## The records
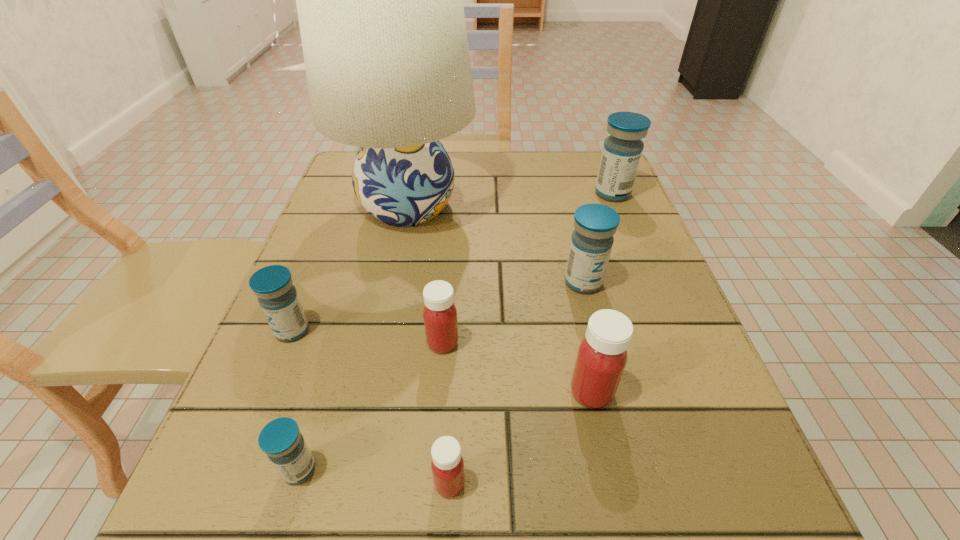
At what (x,y) coordinates should I click in order to perform the action: click on vacant space at the left edge of the desktop. Please return your answer as a coordinate pair (x, y). The width and height of the screenshot is (960, 540). Looking at the image, I should click on (250, 460).

At what (x,y) coordinates should I click in order to perform the action: click on vacant space at the right edge of the desktop. Please return your answer as a coordinate pair (x, y). Looking at the image, I should click on (638, 267).

Identify the location of free location at the far right corner of the desktop. The width and height of the screenshot is (960, 540). (570, 186).

Find the location of a particular element. The image size is (960, 540). vacant space at the near right corner of the desktop is located at coordinates (782, 523).

Where is `empty space between the smallest blue medicine and the biggest red medicine`? This screenshot has width=960, height=540. empty space between the smallest blue medicine and the biggest red medicine is located at coordinates (445, 430).

The height and width of the screenshot is (540, 960). Identify the location of free space between the tallest medicine and the leftmost medicine. (452, 262).

Locate an element on the screen. This screenshot has height=540, width=960. free space between the sixth nearest medicine and the nearest blue medicine is located at coordinates (442, 376).

The width and height of the screenshot is (960, 540). Identify the location of blank region between the farthest medicine and the nearest red medicine. pos(531,339).

Locate an element on the screen. Image resolution: width=960 pixels, height=540 pixels. empty space that is in between the lampshade and the leftmost medicine is located at coordinates (350, 268).

You are a GUI agent. You are given a task and a screenshot of the screen. Output one action in this format:
    pyautogui.click(x=<x>, y=<y>)
    Task: Click on the vacant region between the third nearest medicine and the tallest medicine
    The height and width of the screenshot is (540, 960).
    Given the screenshot: What is the action you would take?
    pyautogui.click(x=602, y=293)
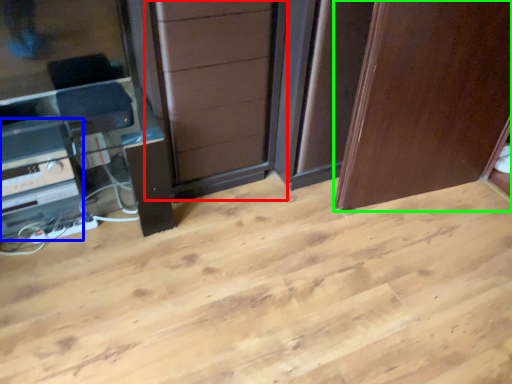
Question: Which object is positioned closest to screen door (highlighted by a red box)? Select from appliance (highlighted by a blue box) and door (highlighted by a green box).

Choices:
 (A) appliance
 (B) door

Answer: (B)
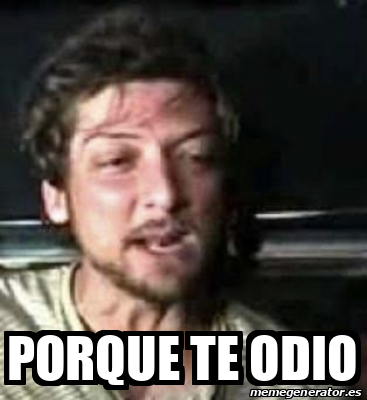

## Goal of the exercise
Can you reproduce all of the material above word for word, leaving out the pictures?

## Reply
At what (x,y) coordinates should I click in order to perform the action: click on vacant space at the left edge of the desktop. Please return your answer as a coordinate pair (x, y). The width and height of the screenshot is (960, 540). Looking at the image, I should click on (250, 460).

At what (x,y) coordinates should I click in order to perform the action: click on vacant space at the right edge of the desktop. Please return your answer as a coordinate pair (x, y). Looking at the image, I should click on (638, 267).

Identify the location of free location at the far right corner of the desktop. The width and height of the screenshot is (960, 540). (570, 186).

Find the location of a particular element. The image size is (960, 540). vacant space at the near right corner of the desktop is located at coordinates (782, 523).

Where is `empty space between the smallest blue medicine and the biggest red medicine`? This screenshot has width=960, height=540. empty space between the smallest blue medicine and the biggest red medicine is located at coordinates (445, 430).

The height and width of the screenshot is (540, 960). Identify the location of free space between the tallest medicine and the leftmost medicine. (452, 262).

Locate an element on the screen. This screenshot has height=540, width=960. free space between the sixth nearest medicine and the nearest blue medicine is located at coordinates (442, 376).

The width and height of the screenshot is (960, 540). Identify the location of blank region between the farthest medicine and the nearest red medicine. pos(531,339).

Locate an element on the screen. Image resolution: width=960 pixels, height=540 pixels. empty space that is in between the lampshade and the leftmost medicine is located at coordinates (350, 268).

You are a GUI agent. You are given a task and a screenshot of the screen. Output one action in this format:
    pyautogui.click(x=<x>, y=<y>)
    Task: Click on the vacant region between the third nearest medicine and the tallest medicine
    The height and width of the screenshot is (540, 960).
    Given the screenshot: What is the action you would take?
    pyautogui.click(x=602, y=293)
Question: Which object is positioned closest to screen door (highlighted by a red box)? Select from appliance (highlighted by a blue box) and door (highlighted by a green box).

Choices:
 (A) appliance
 (B) door

Answer: (B)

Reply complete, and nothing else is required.